╭─ DATA LISTING

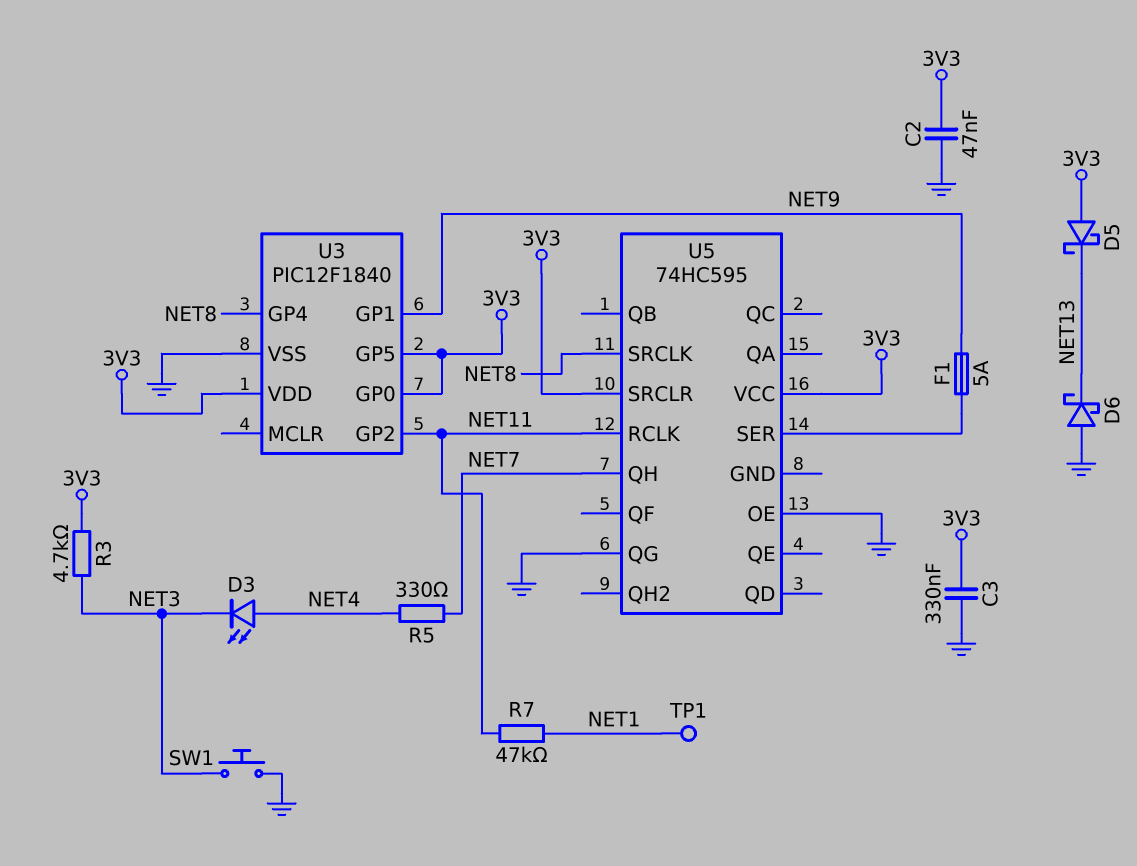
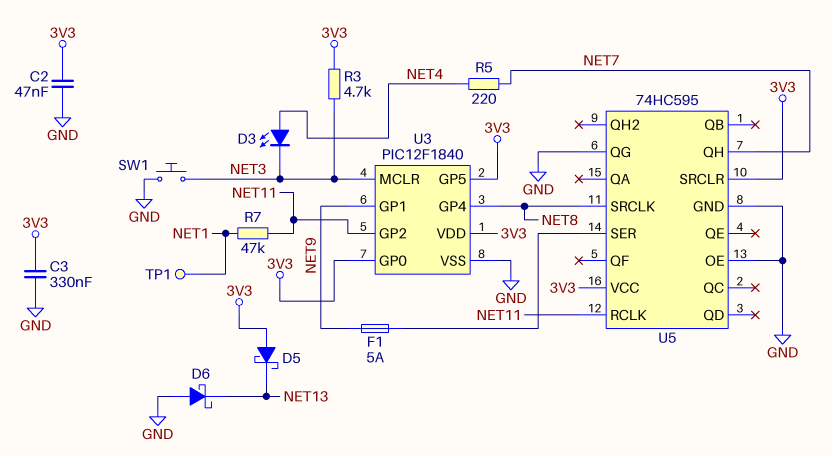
R5: 330 (NET4, NET7) -> 220 (NET4, NET7)
U3 pin MCLR: none -> NET3
U5 pin GND: none -> GND

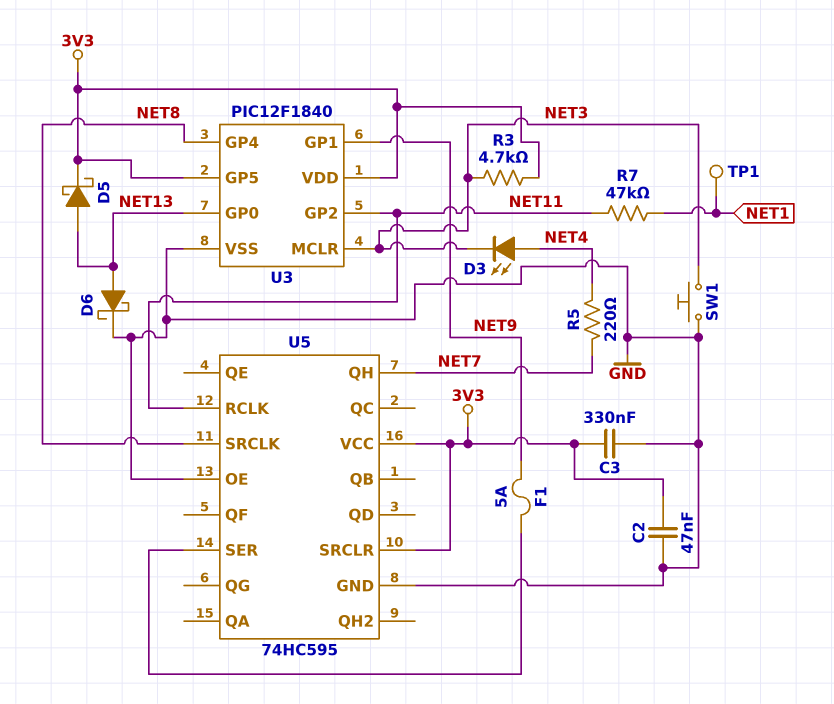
D5: schottky (A 3V3, K NET13) -> schottky (A NET13, K 3V3)
D6: schottky (A GND, K NET13) -> schottky (A NET13, K GND)
U3 pin GP0: 3V3 -> NET13
U5 pin QG: GND -> none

╰─

- [TO DO]:
For the string "none", show each line of the entries above where it occurs.

- [FINISHED TASK]:
U3 pin MCLR: none -> NET3
U5 pin GND: none -> GND
U5 pin QG: GND -> none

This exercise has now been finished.